***** Input data

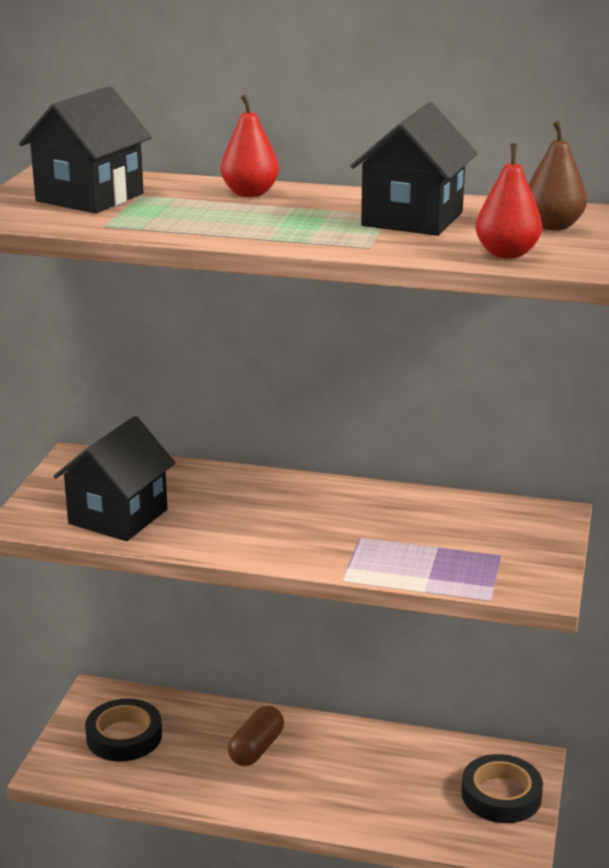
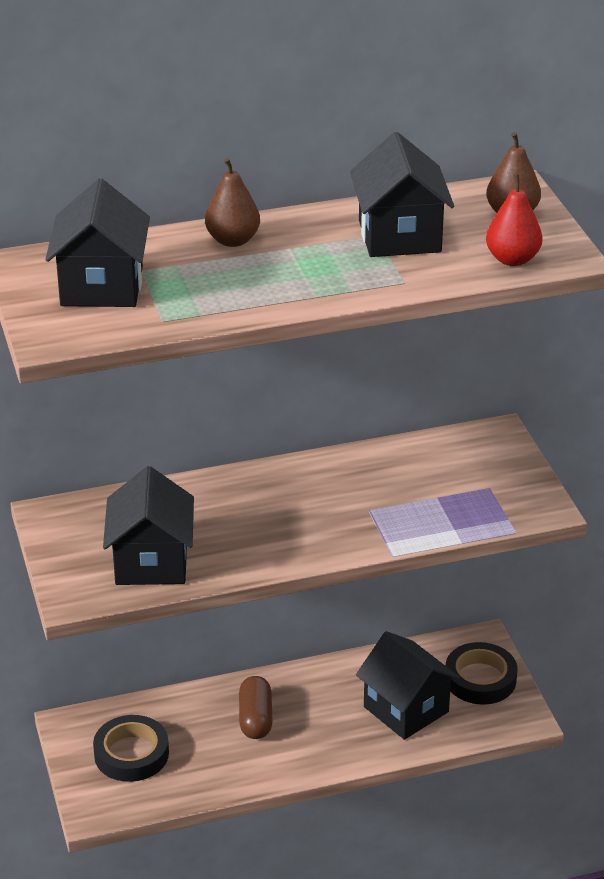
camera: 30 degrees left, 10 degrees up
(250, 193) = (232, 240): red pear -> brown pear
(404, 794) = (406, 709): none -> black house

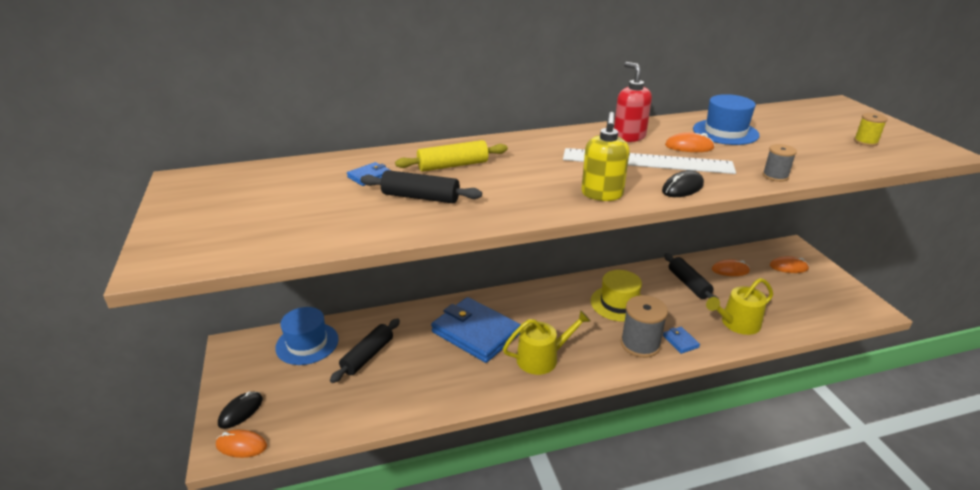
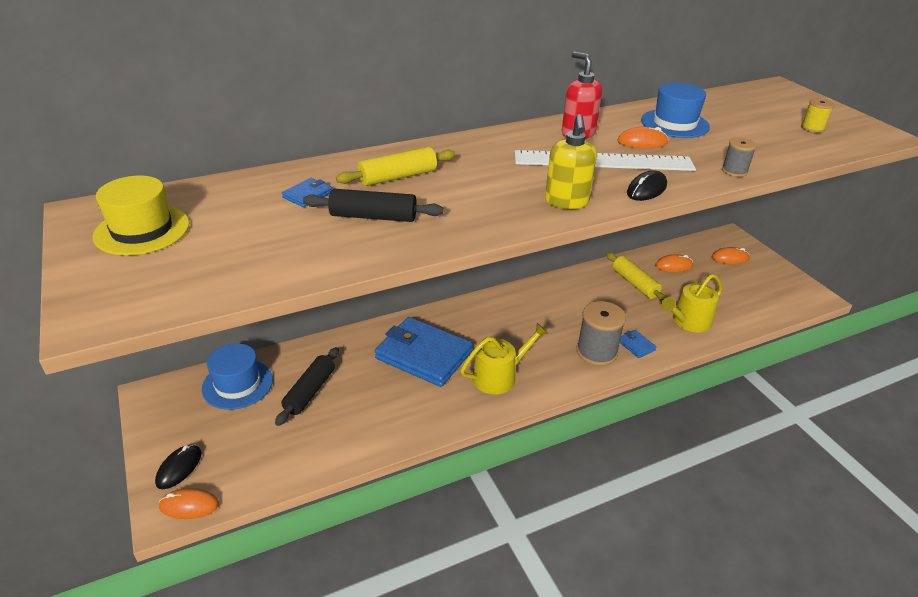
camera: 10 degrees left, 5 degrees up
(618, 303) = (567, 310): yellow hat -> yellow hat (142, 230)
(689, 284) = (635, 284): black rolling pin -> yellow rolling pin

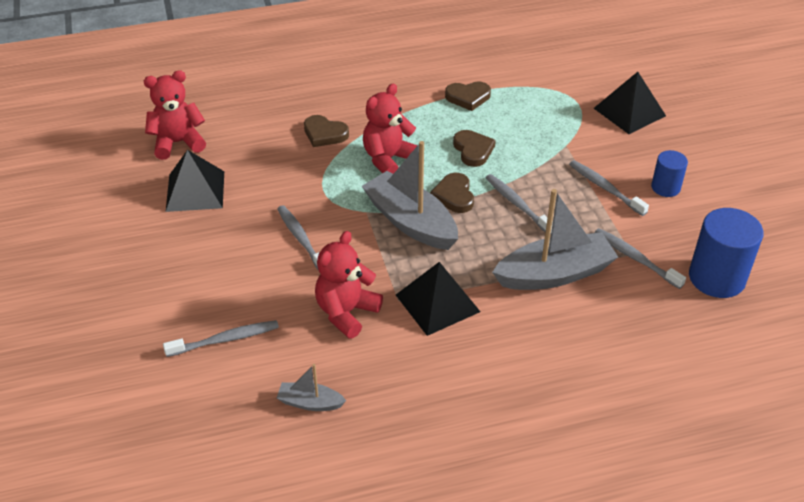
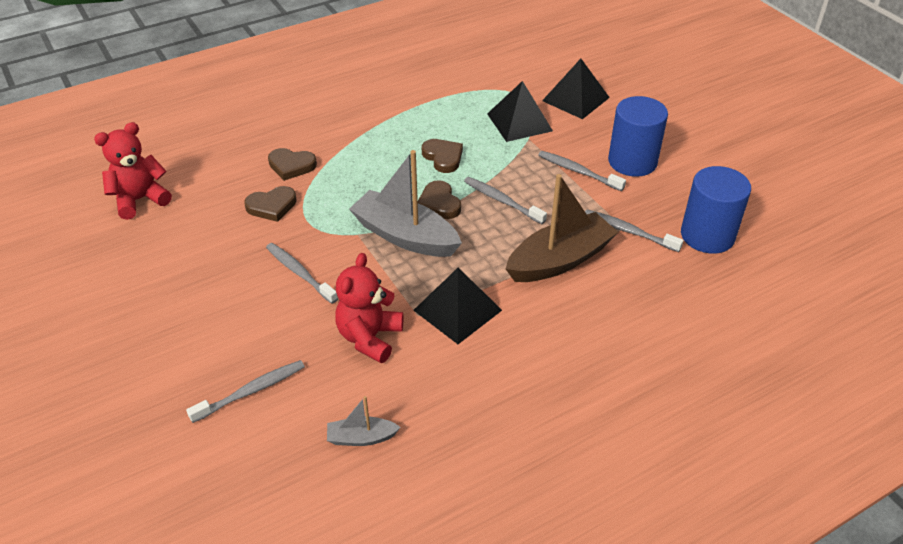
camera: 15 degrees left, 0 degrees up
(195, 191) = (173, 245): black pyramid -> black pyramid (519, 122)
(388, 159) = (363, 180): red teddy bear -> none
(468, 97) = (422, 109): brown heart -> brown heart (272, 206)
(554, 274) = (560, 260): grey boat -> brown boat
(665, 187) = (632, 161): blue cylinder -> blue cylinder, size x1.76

**********

**What to work on**
List every line above that holds the word "left".

**Response**
camera: 30 degrees left, 10 degrees up
camera: 10 degrees left, 5 degrees up
camera: 15 degrees left, 0 degrees up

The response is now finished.